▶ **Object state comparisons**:
####
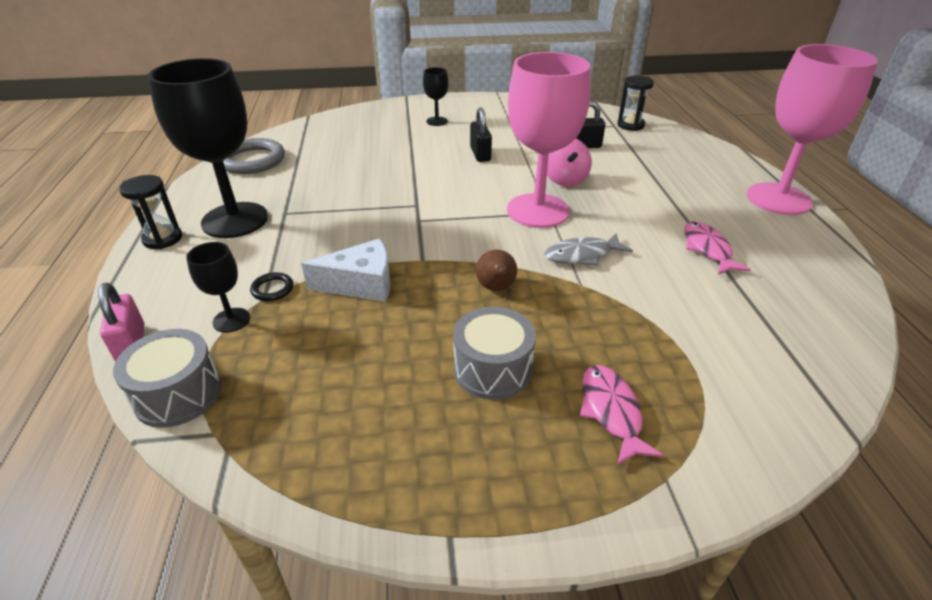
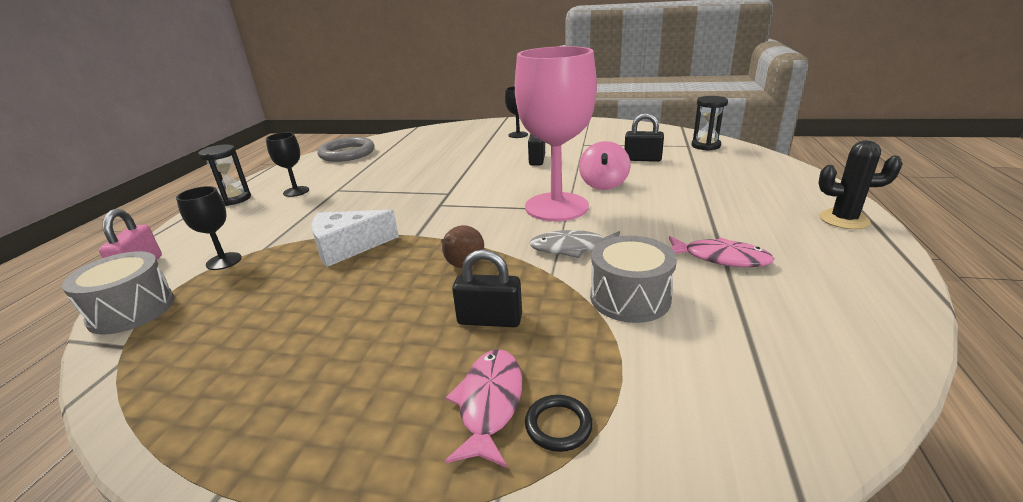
camera: 20 degrees right, 10 degrees down
(235, 220) = (296, 191): black goblet -> black goblet, size x0.45
(272, 289) = (275, 242): black ring -> black ring (558, 425)
(361, 284) = (348, 247): white cheese -> white cheese turned 150 degrees clockwise
(492, 369) = (400, 337): grey drum -> grey drum (630, 298)
(559, 338) = (489, 320): none -> black padlock
(707, 249) = (721, 258): pink fish -> pink fish turned 105 degrees clockwise
(778, 199) = (844, 220): pink goblet -> black cactus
####
Your copy should hold each line above exactly and no pictures at all.

camera: 20 degrees right, 10 degrees down
(235, 220) = (296, 191): black goblet -> black goblet, size x0.45
(272, 289) = (275, 242): black ring -> black ring (558, 425)
(361, 284) = (348, 247): white cheese -> white cheese turned 150 degrees clockwise
(492, 369) = (400, 337): grey drum -> grey drum (630, 298)
(559, 338) = (489, 320): none -> black padlock
(707, 249) = (721, 258): pink fish -> pink fish turned 105 degrees clockwise
(778, 199) = (844, 220): pink goblet -> black cactus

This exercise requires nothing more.